## YOUR ASSIGNMENT
Please set down the data word for word; images do not go in the copy.
[EXERCISE DATA]
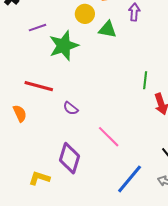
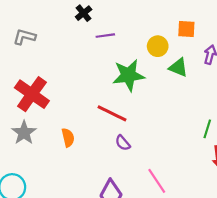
purple line: (37, 28) -> (105, 36), moved
red line: (39, 86) -> (112, 113), moved

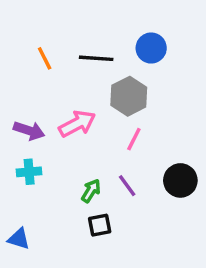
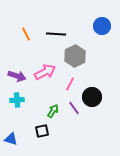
blue circle: (151, 48) -> (102, 26), moved
pink line: (134, 139) -> (70, 84), moved
black circle: (180, 180) -> (92, 97), moved
black square: (100, 225) -> (42, 131), moved

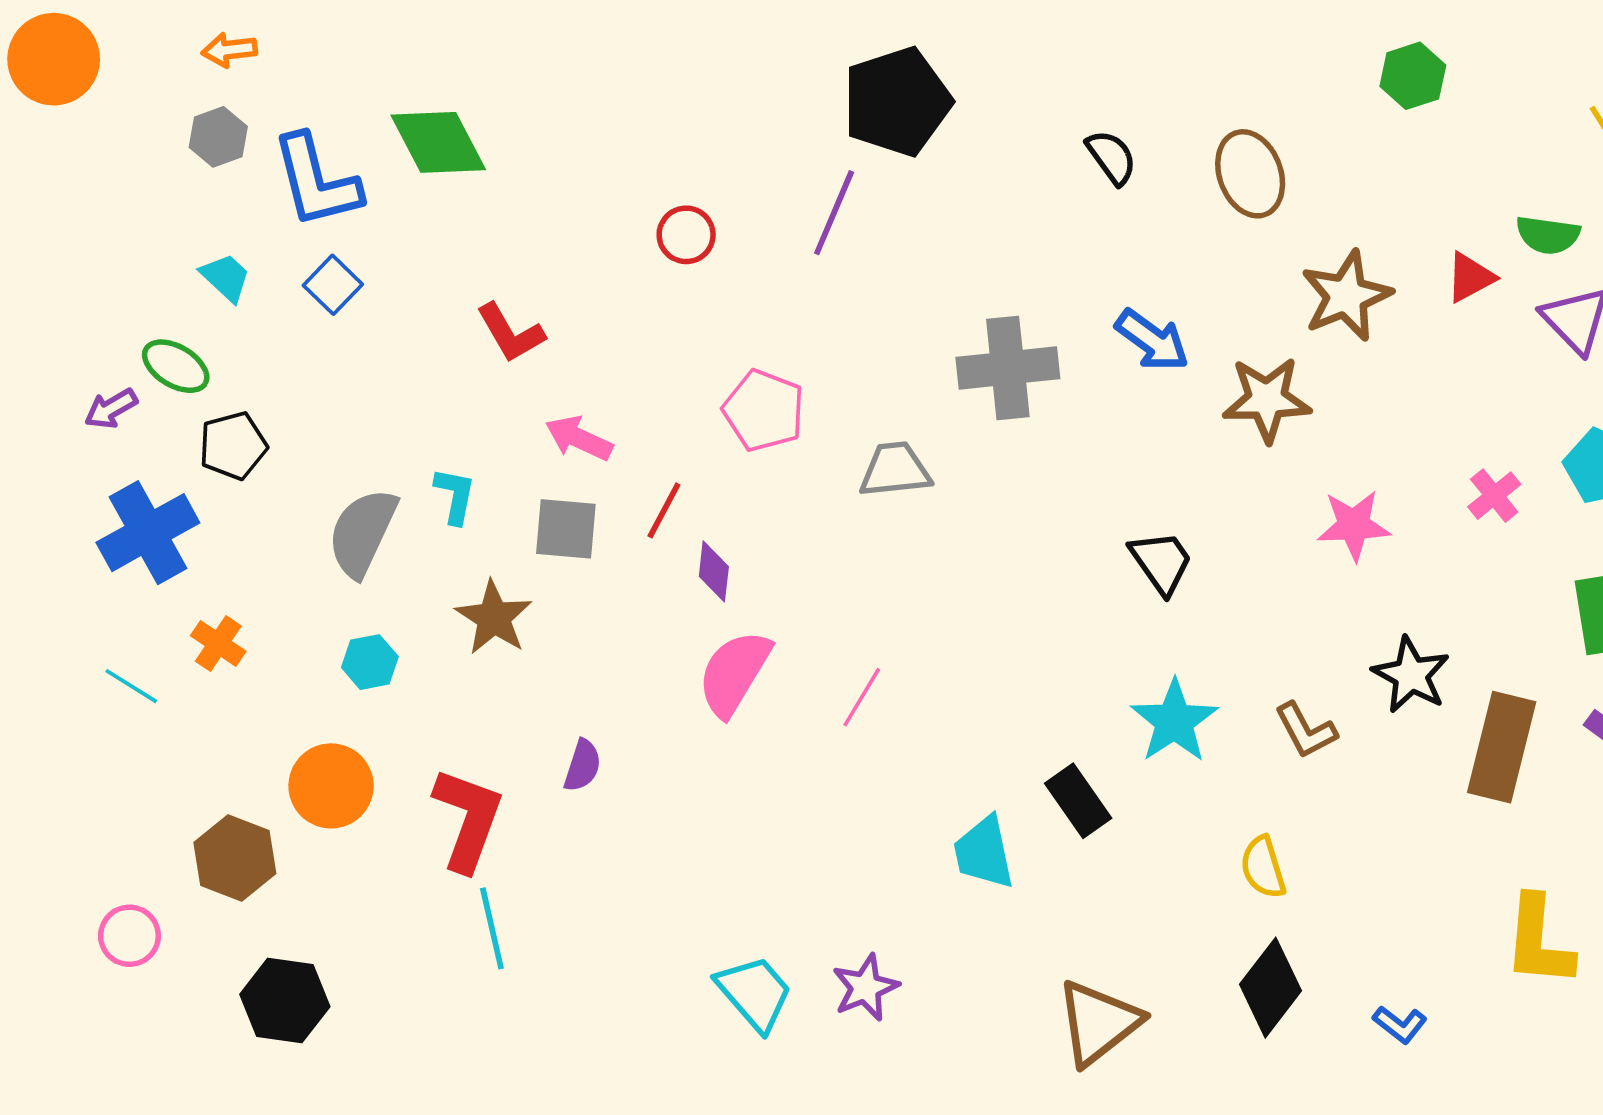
[/EXERCISE DATA]
## WRITTEN SOLUTION
purple line: (37, 28) -> (105, 36), moved
red line: (39, 86) -> (112, 113), moved

blue circle: (151, 48) -> (102, 26), moved
pink line: (134, 139) -> (70, 84), moved
black circle: (180, 180) -> (92, 97), moved
black square: (100, 225) -> (42, 131), moved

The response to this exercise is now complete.